- ASSIGNED TASK: Count the lines below that contain the word "blue", and state only that number.

- RECORDS SHOWN:
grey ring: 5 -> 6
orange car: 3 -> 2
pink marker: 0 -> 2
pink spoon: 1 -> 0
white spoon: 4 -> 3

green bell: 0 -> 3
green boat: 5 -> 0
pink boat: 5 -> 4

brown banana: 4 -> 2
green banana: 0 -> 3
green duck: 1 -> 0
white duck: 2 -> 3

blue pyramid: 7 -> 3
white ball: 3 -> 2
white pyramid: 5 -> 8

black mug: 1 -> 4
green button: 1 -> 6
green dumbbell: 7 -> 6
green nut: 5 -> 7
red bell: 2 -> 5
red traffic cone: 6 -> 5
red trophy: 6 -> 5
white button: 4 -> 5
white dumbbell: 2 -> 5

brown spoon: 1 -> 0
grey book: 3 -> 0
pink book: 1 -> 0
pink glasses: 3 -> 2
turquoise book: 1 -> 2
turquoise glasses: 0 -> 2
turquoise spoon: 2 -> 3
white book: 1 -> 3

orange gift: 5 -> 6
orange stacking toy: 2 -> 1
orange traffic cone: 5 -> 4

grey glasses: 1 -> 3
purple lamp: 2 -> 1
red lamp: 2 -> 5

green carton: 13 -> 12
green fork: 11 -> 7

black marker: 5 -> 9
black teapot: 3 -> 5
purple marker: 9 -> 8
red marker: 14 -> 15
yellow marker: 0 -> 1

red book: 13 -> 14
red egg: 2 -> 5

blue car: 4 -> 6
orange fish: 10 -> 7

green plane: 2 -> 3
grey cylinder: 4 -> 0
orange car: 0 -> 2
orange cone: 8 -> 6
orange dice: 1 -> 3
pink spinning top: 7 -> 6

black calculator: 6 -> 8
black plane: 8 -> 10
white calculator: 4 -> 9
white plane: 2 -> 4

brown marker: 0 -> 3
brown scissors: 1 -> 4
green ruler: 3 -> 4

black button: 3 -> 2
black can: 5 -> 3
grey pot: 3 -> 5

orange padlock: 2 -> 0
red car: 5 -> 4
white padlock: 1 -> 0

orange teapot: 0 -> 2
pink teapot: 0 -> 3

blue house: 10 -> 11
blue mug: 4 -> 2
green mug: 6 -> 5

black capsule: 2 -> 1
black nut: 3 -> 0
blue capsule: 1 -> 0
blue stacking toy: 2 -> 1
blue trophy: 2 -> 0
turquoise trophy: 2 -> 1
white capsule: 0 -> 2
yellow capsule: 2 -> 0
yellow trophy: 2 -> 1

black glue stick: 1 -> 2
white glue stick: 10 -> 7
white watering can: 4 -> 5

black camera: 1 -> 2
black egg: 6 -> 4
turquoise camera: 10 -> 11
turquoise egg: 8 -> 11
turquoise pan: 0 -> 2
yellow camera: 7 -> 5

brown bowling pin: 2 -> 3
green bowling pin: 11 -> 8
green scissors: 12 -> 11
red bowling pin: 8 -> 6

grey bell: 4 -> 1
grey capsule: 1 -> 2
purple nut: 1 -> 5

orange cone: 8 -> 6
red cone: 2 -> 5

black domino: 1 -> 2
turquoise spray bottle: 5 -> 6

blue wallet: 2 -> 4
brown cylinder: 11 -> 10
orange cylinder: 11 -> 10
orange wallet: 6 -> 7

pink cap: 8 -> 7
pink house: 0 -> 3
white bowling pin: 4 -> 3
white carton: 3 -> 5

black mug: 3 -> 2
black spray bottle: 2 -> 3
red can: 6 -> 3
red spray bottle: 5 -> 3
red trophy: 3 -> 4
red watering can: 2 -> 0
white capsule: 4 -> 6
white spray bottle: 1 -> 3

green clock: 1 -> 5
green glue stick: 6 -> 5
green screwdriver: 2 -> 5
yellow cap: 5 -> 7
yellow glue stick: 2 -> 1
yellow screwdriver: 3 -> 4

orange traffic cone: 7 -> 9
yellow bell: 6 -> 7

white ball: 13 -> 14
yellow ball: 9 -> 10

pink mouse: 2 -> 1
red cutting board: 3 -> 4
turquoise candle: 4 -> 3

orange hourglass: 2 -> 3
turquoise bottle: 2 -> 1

- ANSWER BELOW: 8